Edit tracking data:
»»
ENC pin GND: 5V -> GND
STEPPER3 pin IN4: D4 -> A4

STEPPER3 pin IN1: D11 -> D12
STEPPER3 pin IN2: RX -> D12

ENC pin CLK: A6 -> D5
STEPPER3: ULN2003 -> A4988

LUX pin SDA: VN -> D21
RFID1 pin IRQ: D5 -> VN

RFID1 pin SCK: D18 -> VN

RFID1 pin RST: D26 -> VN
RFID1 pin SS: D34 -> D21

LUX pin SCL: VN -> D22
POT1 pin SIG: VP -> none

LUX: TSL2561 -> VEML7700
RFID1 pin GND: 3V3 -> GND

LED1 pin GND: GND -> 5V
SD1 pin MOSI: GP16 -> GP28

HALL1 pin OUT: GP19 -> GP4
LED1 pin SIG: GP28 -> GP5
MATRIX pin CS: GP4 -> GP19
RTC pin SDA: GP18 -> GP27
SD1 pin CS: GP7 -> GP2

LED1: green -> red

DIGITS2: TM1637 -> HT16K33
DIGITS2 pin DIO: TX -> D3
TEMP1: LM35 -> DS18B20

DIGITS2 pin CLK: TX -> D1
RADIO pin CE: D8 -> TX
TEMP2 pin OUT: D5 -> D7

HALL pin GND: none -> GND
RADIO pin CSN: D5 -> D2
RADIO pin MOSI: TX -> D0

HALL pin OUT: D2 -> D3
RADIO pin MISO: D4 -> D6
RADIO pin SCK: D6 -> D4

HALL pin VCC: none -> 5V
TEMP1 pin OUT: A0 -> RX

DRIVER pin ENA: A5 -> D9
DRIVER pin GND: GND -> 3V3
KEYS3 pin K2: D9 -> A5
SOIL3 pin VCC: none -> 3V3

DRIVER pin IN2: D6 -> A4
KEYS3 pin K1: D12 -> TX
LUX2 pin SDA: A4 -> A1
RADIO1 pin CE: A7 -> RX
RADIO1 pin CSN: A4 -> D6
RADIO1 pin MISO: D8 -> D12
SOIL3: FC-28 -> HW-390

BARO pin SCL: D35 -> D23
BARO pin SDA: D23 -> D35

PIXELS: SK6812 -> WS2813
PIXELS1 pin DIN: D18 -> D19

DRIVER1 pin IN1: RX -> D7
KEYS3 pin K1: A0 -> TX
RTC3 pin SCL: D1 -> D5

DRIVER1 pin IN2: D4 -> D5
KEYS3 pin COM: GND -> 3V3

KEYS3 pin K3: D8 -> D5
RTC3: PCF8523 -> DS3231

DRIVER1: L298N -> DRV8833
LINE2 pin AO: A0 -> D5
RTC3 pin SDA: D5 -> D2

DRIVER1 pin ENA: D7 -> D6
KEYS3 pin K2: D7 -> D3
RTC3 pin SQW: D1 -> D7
««
Exactly as they stand above, retype all of the records.

ENC pin GND: 5V -> GND
STEPPER3 pin IN4: D4 -> A4

STEPPER3 pin IN1: D11 -> D12
STEPPER3 pin IN2: RX -> D12

ENC pin CLK: A6 -> D5
STEPPER3: ULN2003 -> A4988

LUX pin SDA: VN -> D21
RFID1 pin IRQ: D5 -> VN

RFID1 pin SCK: D18 -> VN

RFID1 pin RST: D26 -> VN
RFID1 pin SS: D34 -> D21

LUX pin SCL: VN -> D22
POT1 pin SIG: VP -> none

LUX: TSL2561 -> VEML7700
RFID1 pin GND: 3V3 -> GND

LED1 pin GND: GND -> 5V
SD1 pin MOSI: GP16 -> GP28

HALL1 pin OUT: GP19 -> GP4
LED1 pin SIG: GP28 -> GP5
MATRIX pin CS: GP4 -> GP19
RTC pin SDA: GP18 -> GP27
SD1 pin CS: GP7 -> GP2

LED1: green -> red

DIGITS2: TM1637 -> HT16K33
DIGITS2 pin DIO: TX -> D3
TEMP1: LM35 -> DS18B20

DIGITS2 pin CLK: TX -> D1
RADIO pin CE: D8 -> TX
TEMP2 pin OUT: D5 -> D7

HALL pin GND: none -> GND
RADIO pin CSN: D5 -> D2
RADIO pin MOSI: TX -> D0

HALL pin OUT: D2 -> D3
RADIO pin MISO: D4 -> D6
RADIO pin SCK: D6 -> D4

HALL pin VCC: none -> 5V
TEMP1 pin OUT: A0 -> RX

DRIVER pin ENA: A5 -> D9
DRIVER pin GND: GND -> 3V3
KEYS3 pin K2: D9 -> A5
SOIL3 pin VCC: none -> 3V3

DRIVER pin IN2: D6 -> A4
KEYS3 pin K1: D12 -> TX
LUX2 pin SDA: A4 -> A1
RADIO1 pin CE: A7 -> RX
RADIO1 pin CSN: A4 -> D6
RADIO1 pin MISO: D8 -> D12
SOIL3: FC-28 -> HW-390

BARO pin SCL: D35 -> D23
BARO pin SDA: D23 -> D35

PIXELS: SK6812 -> WS2813
PIXELS1 pin DIN: D18 -> D19

DRIVER1 pin IN1: RX -> D7
KEYS3 pin K1: A0 -> TX
RTC3 pin SCL: D1 -> D5

DRIVER1 pin IN2: D4 -> D5
KEYS3 pin COM: GND -> 3V3

KEYS3 pin K3: D8 -> D5
RTC3: PCF8523 -> DS3231

DRIVER1: L298N -> DRV8833
LINE2 pin AO: A0 -> D5
RTC3 pin SDA: D5 -> D2

DRIVER1 pin ENA: D7 -> D6
KEYS3 pin K2: D7 -> D3
RTC3 pin SQW: D1 -> D7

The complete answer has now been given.